What to produce:
Could you repeat the data below word for word, starting at the line containing "In the second" and ending at the line containing "Question: From the image's perspective, is wooden", with both of those lines included?

Dataset items

▼

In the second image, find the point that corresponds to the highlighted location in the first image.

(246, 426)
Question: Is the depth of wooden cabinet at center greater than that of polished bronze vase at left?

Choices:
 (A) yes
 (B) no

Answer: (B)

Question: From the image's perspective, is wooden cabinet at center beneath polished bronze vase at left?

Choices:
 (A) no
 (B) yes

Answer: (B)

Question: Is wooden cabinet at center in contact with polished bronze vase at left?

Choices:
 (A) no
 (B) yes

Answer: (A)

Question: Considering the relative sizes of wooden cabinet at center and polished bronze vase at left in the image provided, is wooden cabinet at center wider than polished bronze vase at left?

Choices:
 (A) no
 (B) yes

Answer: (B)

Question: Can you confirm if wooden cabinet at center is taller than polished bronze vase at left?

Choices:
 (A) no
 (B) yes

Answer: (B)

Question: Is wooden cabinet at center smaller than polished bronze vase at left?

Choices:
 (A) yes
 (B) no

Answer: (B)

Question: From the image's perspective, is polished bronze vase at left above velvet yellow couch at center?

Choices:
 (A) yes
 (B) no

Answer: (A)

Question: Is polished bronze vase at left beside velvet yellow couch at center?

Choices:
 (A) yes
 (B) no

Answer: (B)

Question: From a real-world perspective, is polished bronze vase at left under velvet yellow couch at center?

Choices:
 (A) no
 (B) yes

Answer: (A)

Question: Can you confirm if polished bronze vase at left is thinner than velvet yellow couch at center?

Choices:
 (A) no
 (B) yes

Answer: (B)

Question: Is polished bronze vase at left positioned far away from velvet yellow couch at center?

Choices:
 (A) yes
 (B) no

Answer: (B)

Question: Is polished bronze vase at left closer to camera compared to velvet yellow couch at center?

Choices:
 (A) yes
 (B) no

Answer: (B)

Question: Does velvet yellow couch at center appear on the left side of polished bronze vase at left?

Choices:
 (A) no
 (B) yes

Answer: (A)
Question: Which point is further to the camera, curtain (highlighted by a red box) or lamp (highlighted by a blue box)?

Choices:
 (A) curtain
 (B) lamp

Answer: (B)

▲
▼

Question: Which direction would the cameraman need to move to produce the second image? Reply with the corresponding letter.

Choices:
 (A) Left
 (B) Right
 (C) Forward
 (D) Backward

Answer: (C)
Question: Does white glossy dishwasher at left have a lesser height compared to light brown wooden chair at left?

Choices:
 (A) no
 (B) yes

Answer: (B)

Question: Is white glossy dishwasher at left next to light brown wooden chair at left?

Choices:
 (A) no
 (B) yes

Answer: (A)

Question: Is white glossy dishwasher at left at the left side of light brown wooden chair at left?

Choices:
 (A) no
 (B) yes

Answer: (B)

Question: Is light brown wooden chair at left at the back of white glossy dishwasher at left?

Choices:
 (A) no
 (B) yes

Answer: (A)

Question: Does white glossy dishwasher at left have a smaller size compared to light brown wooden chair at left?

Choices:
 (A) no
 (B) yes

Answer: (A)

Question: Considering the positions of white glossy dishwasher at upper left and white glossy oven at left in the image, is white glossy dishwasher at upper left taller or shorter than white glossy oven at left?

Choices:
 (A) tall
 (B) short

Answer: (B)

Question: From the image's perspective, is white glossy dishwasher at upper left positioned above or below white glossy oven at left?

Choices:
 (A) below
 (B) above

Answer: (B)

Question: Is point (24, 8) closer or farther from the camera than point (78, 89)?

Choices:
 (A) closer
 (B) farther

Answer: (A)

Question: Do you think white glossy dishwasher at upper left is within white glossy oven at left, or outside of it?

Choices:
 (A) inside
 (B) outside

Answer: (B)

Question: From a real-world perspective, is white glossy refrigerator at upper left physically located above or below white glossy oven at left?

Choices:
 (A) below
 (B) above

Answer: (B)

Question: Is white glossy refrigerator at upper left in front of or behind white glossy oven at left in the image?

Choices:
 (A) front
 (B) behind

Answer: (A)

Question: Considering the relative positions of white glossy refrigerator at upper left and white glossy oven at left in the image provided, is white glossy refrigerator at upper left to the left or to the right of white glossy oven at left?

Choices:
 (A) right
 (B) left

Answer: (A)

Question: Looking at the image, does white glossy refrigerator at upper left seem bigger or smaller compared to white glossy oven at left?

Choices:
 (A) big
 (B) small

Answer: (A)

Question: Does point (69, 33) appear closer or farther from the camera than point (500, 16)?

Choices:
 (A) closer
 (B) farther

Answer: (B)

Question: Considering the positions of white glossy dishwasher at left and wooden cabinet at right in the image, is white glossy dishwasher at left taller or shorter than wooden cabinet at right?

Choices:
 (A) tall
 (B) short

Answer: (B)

▲

Exercise response:
In the second image, find the point that corresponds to the highlighted location in the first image.

(246, 426)
Question: Is the depth of wooden cabinet at center greater than that of polished bronze vase at left?

Choices:
 (A) yes
 (B) no

Answer: (B)

Question: From the image's perspective, is wooden cabinet at center beneath polished bronze vase at left?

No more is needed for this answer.